(PROVIDED INFORMATION)
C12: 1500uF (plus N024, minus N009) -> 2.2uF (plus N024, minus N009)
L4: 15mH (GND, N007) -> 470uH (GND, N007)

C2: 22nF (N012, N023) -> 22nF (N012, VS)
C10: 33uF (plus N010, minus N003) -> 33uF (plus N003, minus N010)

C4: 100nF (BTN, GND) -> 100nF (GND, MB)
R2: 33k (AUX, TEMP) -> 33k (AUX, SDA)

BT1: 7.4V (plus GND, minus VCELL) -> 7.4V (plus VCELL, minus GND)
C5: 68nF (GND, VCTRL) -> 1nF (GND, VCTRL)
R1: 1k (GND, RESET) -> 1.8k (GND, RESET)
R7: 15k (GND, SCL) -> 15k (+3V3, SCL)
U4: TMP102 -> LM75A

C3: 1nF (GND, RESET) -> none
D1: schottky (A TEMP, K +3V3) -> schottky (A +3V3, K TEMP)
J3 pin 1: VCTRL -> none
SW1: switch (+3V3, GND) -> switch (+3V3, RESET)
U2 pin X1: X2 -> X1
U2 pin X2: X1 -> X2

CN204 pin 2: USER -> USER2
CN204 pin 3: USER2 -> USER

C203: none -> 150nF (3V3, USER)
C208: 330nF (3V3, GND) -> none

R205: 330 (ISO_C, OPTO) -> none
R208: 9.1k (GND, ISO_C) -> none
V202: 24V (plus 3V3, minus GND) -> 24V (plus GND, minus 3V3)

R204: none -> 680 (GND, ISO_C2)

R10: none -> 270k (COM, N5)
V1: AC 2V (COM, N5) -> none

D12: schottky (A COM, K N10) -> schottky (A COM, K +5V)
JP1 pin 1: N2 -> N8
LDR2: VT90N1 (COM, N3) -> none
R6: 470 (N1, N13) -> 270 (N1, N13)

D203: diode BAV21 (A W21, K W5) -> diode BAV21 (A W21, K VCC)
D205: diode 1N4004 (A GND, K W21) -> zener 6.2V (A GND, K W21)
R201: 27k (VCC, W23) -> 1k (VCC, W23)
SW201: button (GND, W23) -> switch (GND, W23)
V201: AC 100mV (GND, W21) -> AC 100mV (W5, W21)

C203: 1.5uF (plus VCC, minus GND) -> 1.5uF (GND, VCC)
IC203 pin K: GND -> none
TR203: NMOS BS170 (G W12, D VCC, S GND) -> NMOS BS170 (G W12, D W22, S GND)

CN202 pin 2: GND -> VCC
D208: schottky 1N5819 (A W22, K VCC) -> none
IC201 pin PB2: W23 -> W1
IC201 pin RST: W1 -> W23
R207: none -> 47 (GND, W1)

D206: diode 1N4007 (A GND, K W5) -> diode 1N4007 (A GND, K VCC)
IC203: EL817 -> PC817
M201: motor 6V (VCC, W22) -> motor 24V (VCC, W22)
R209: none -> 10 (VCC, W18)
(End PROVIDED INFORMATION)
ASSIGNED TASK: Beginning with the top line of the data above, output every line exactly until the one that contains "R2: 33k (AUX, TEMP) -> 33k (AUX, SDA)", and include that one too.

ANSWER TO THIS EXERCISE:
C12: 1500uF (plus N024, minus N009) -> 2.2uF (plus N024, minus N009)
L4: 15mH (GND, N007) -> 470uH (GND, N007)

C2: 22nF (N012, N023) -> 22nF (N012, VS)
C10: 33uF (plus N010, minus N003) -> 33uF (plus N003, minus N010)

C4: 100nF (BTN, GND) -> 100nF (GND, MB)
R2: 33k (AUX, TEMP) -> 33k (AUX, SDA)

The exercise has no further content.